=== MATERIAL FOR THE TASK ===
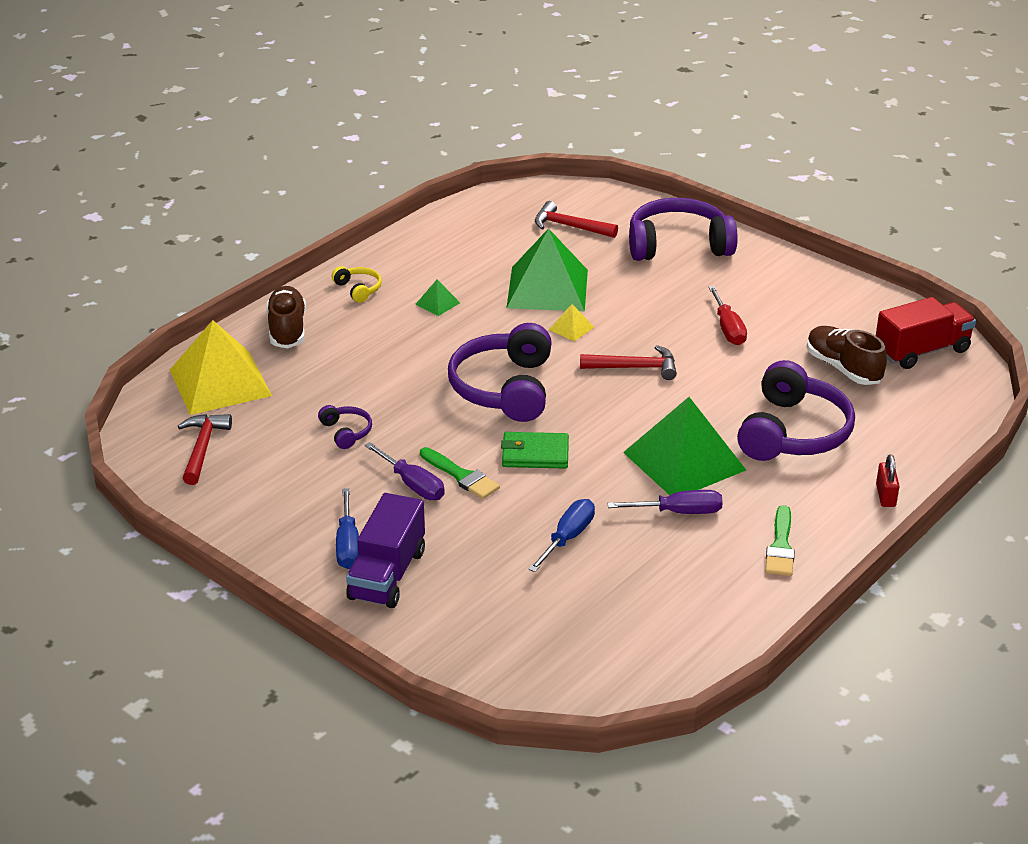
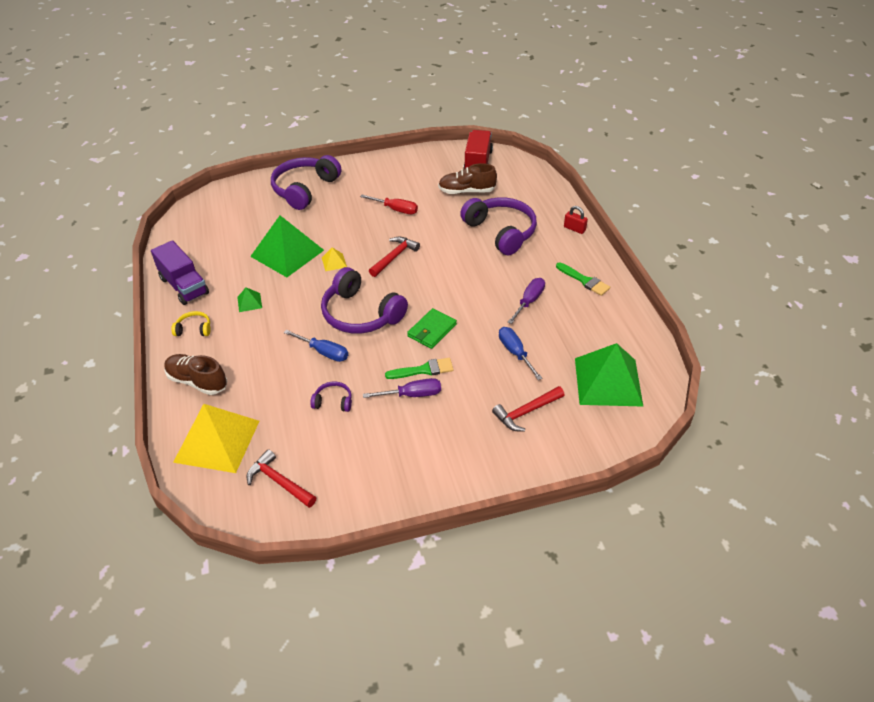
camera: 55 degrees left, 10 degrees up
blue screwdriver [336,488,359,569] -> blue screwdriver moved to [284,330,348,362]
purple truck [346,493,425,608] -> purple truck moved to [151,240,209,305]
red hammer [535,201,618,238] -> red hammer moved to [492,386,564,432]
green pyramid [623,397,746,495] -> green pyramid moved to [575,343,643,406]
===
◆ **PROMPT**
What lines in the records above include the string "moved"? Copy each one.

◆ **OUTPUT FOR THIS EXERCISE**
blue screwdriver [336,488,359,569] -> blue screwdriver moved to [284,330,348,362]
purple truck [346,493,425,608] -> purple truck moved to [151,240,209,305]
red hammer [535,201,618,238] -> red hammer moved to [492,386,564,432]
green pyramid [623,397,746,495] -> green pyramid moved to [575,343,643,406]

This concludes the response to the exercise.